Task details:
Copy out the entries that follow exactly, leaving every picture behind.
======== Working data ========
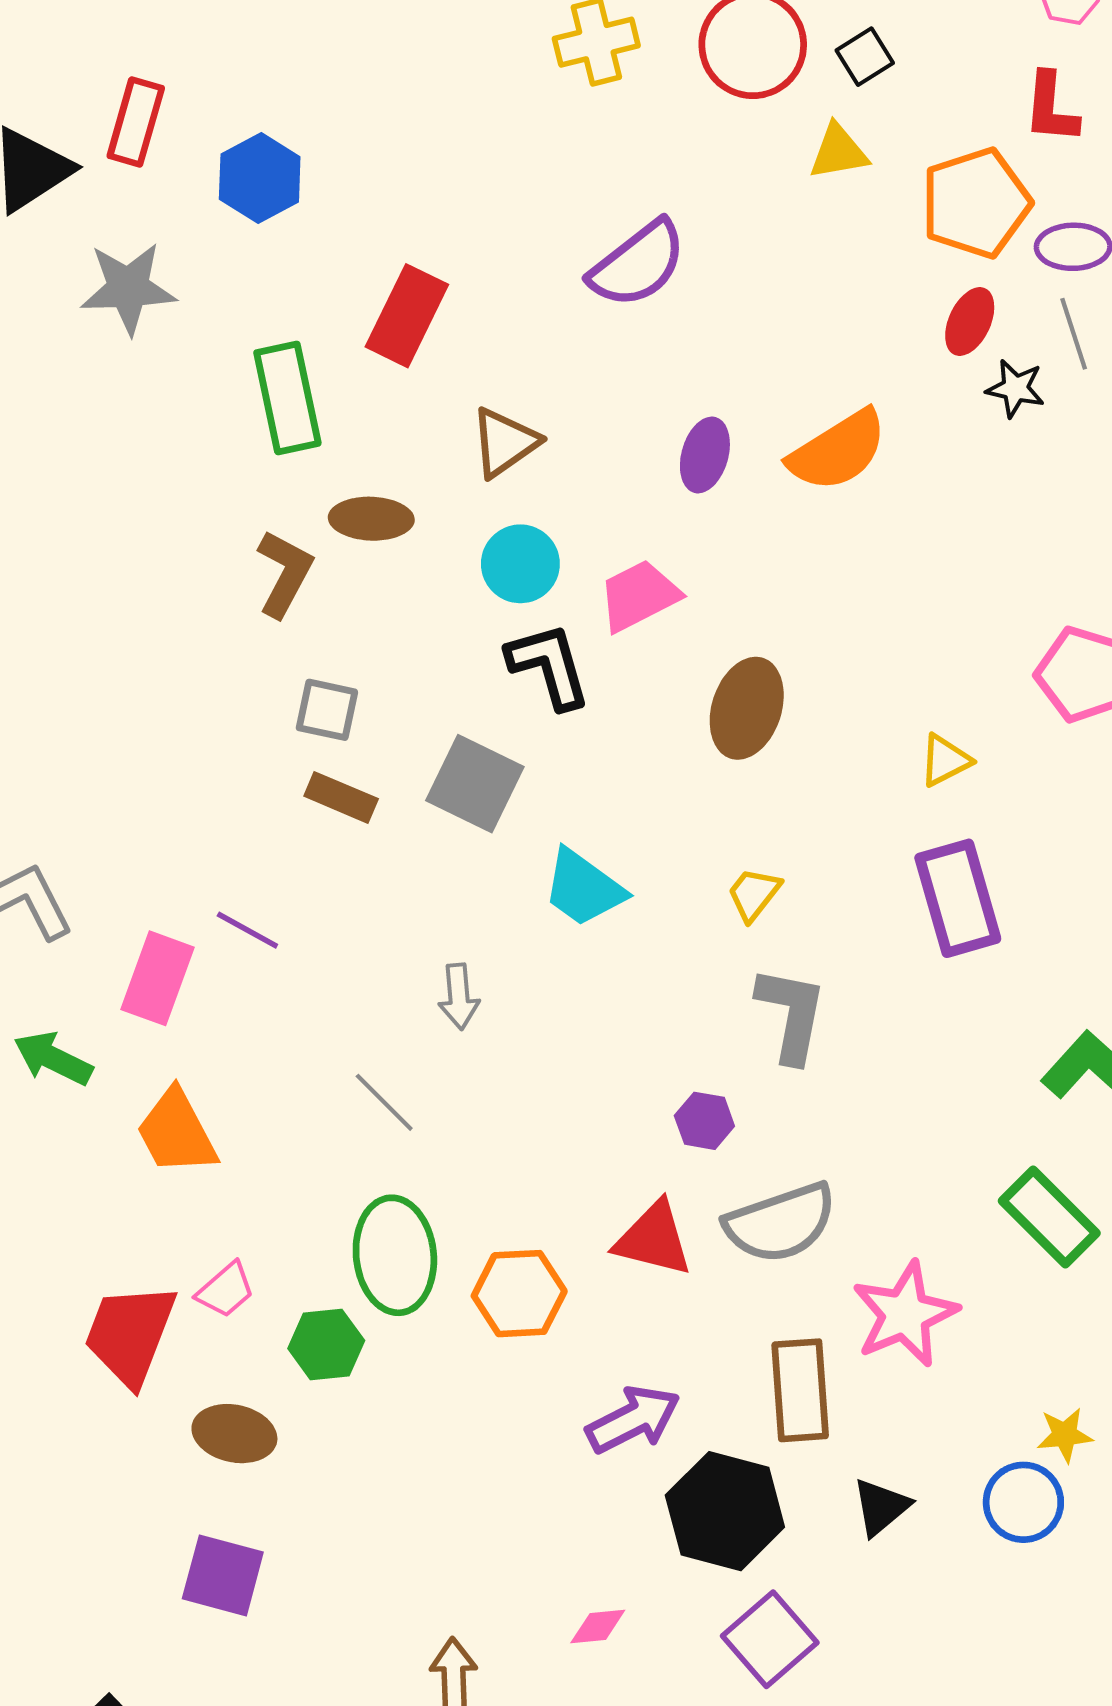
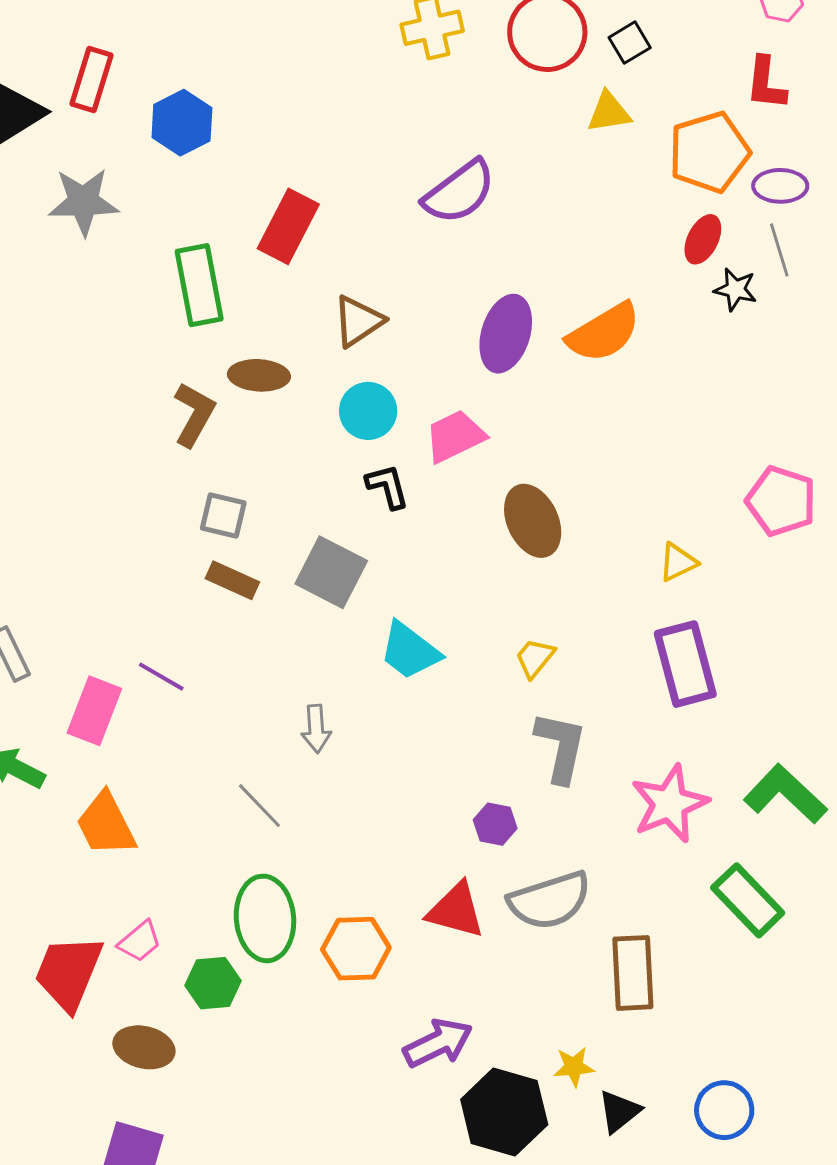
purple ellipse: (705, 455) -> (506, 334), size x1.4
black L-shape: (549, 666) -> (387, 486), size x0.7
brown ellipse: (747, 708) -> (533, 521), turned -44
pink star: (905, 1314) -> (670, 804), moved
brown rectangle: (800, 1390) -> (633, 973), moved
yellow star: (1065, 1435) -> (574, 1067), moved

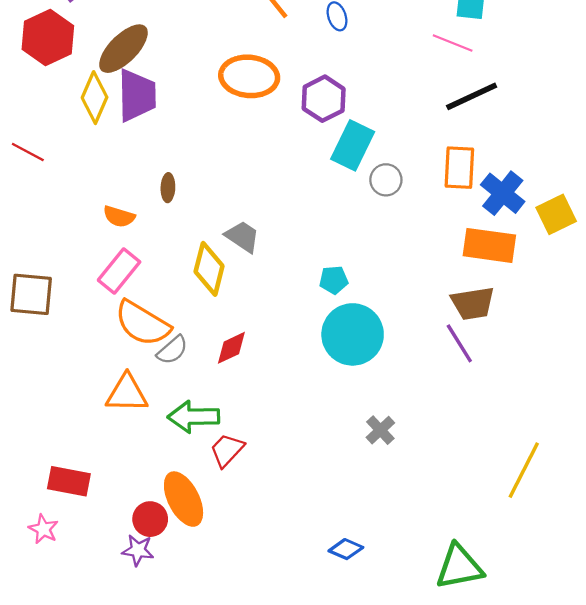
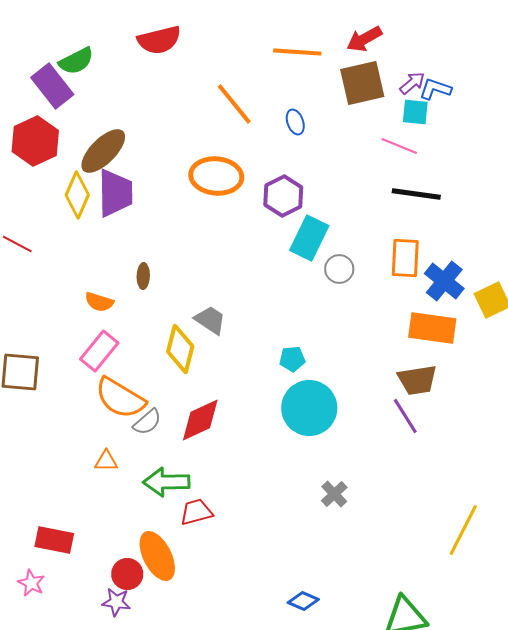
black line: (472, 96) -> (416, 194), turned 33
red diamond: (231, 348) -> (200, 420), size x1.4
orange triangle: (127, 393) -> (106, 461), size x0.6
red trapezoid: (227, 450) -> (196, 512), turned 32

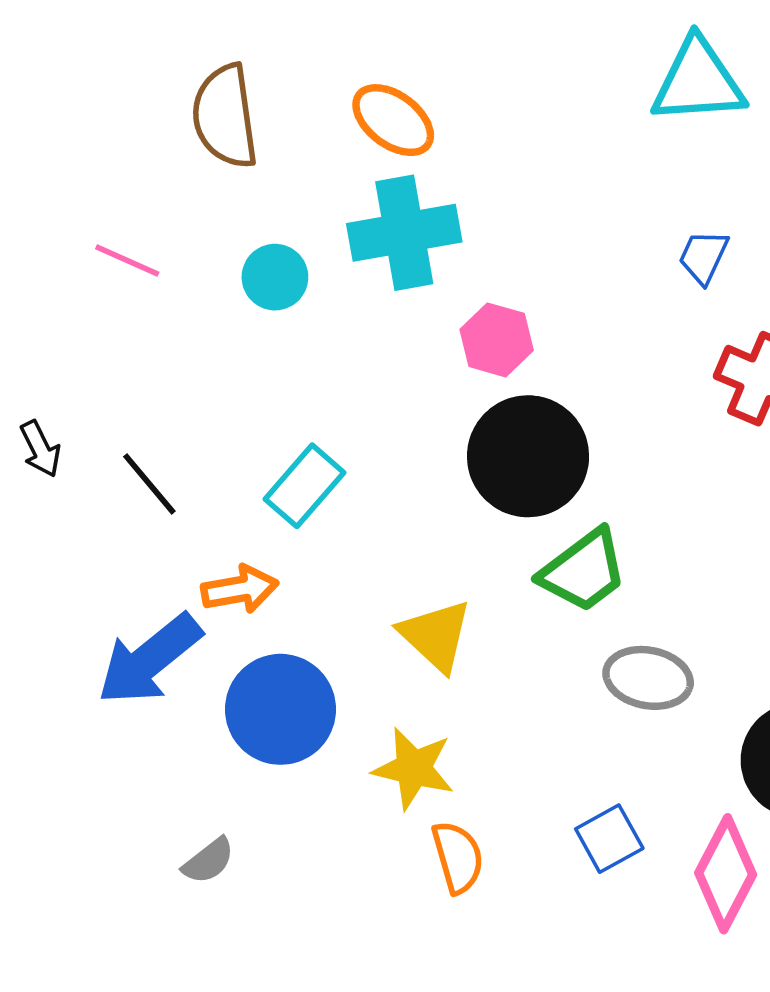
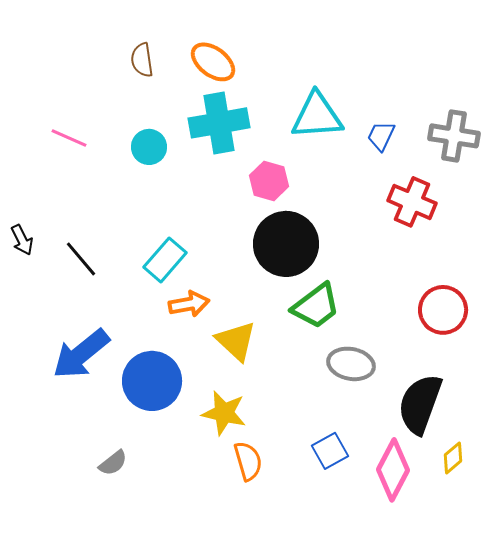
cyan triangle: (698, 81) -> (317, 116), moved
brown semicircle: (225, 116) -> (142, 60), moved, size x0.6
orange arrow: (240, 589) -> (189, 304), moved

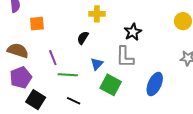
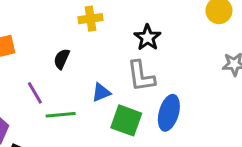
========
Response for this exercise:
purple ellipse: (705, 455) -> (506, 334), size x1.4
black L-shape: (549, 666) -> (387, 486), size x0.7
brown ellipse: (747, 708) -> (533, 521), turned -44
pink star: (905, 1314) -> (670, 804), moved
brown rectangle: (800, 1390) -> (633, 973), moved
yellow star: (1065, 1435) -> (574, 1067), moved

black line: (472, 96) -> (416, 194), turned 33
red diamond: (231, 348) -> (200, 420), size x1.4
orange triangle: (127, 393) -> (106, 461), size x0.6
red trapezoid: (227, 450) -> (196, 512), turned 32

cyan triangle: (698, 81) -> (317, 116), moved
brown semicircle: (225, 116) -> (142, 60), moved, size x0.6
orange arrow: (240, 589) -> (189, 304), moved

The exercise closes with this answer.